REQUIRED WORK
Leaving out the pictures, reproduce each record exactly and in full.

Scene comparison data
= = = = =
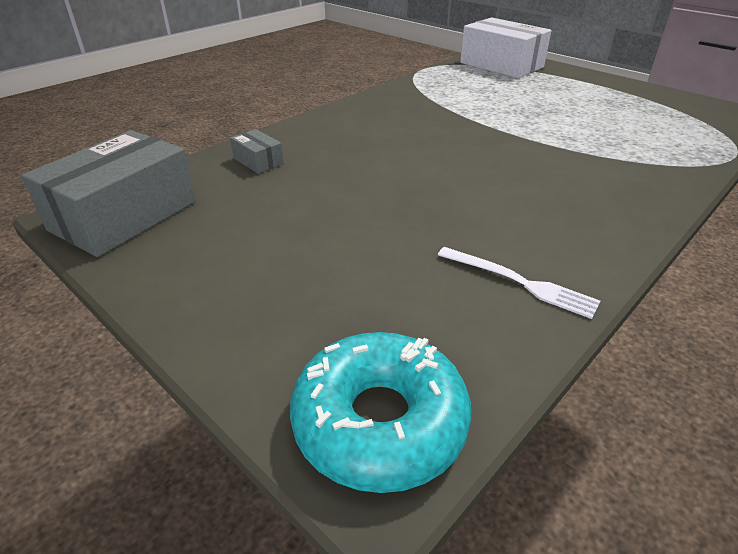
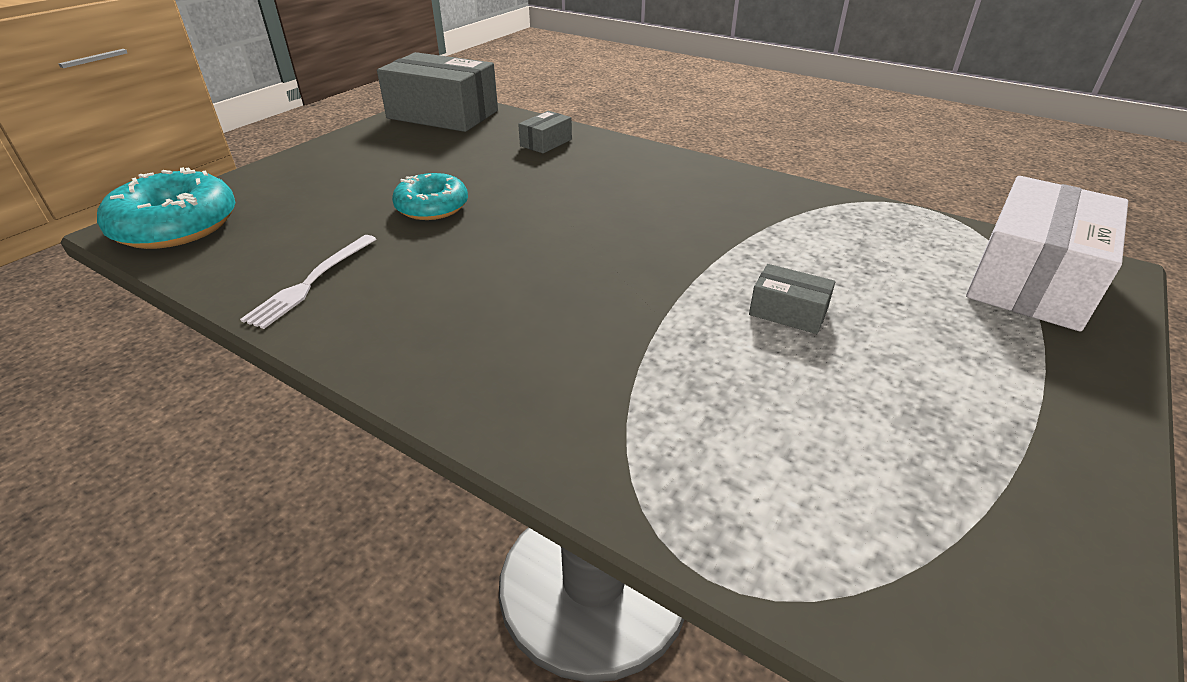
camera: 80 degrees right, 0 degrees up
none -> turquoise donut [392,173,468,220]
none -> grey box [749,264,835,334]

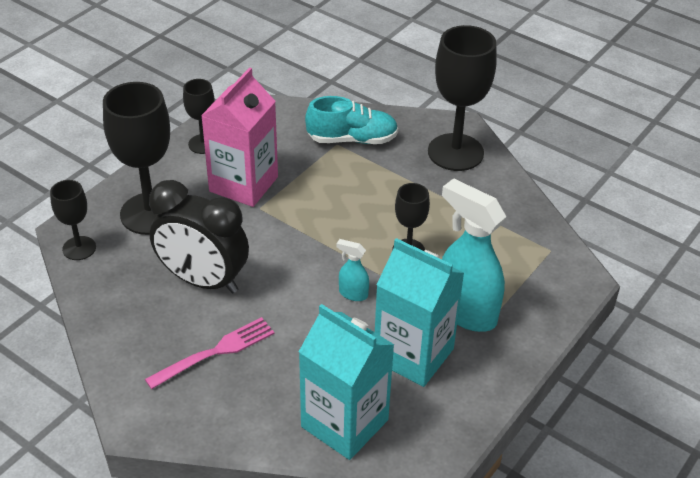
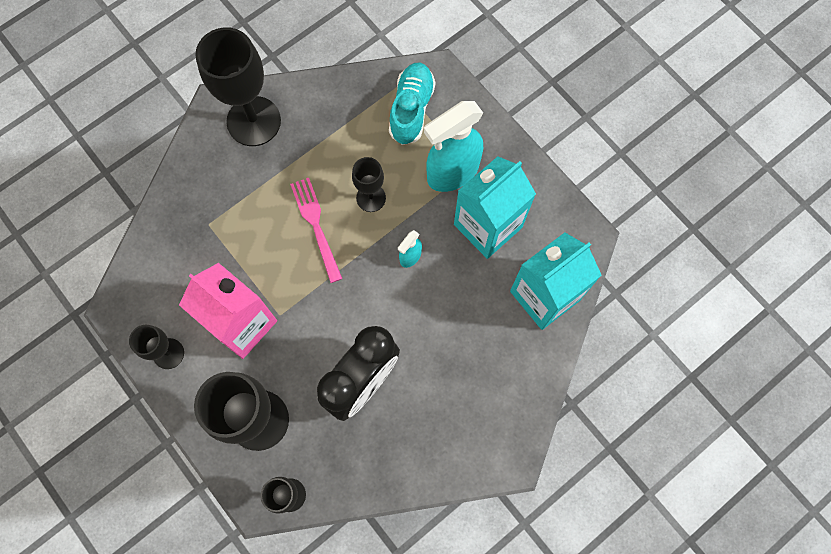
camera: 75 degrees left, 30 degrees up
pink fork [145,317,274,389] -> pink fork moved to [290,178,342,283]
turquoise shoe [305,96,398,144] -> turquoise shoe moved to [389,63,436,145]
= = = = =
RESPONSE AREA
camera: 80 degrees right, 0 degrees up
none -> turquoise donut [392,173,468,220]
none -> grey box [749,264,835,334]

camera: 75 degrees left, 30 degrees up
pink fork [145,317,274,389] -> pink fork moved to [290,178,342,283]
turquoise shoe [305,96,398,144] -> turquoise shoe moved to [389,63,436,145]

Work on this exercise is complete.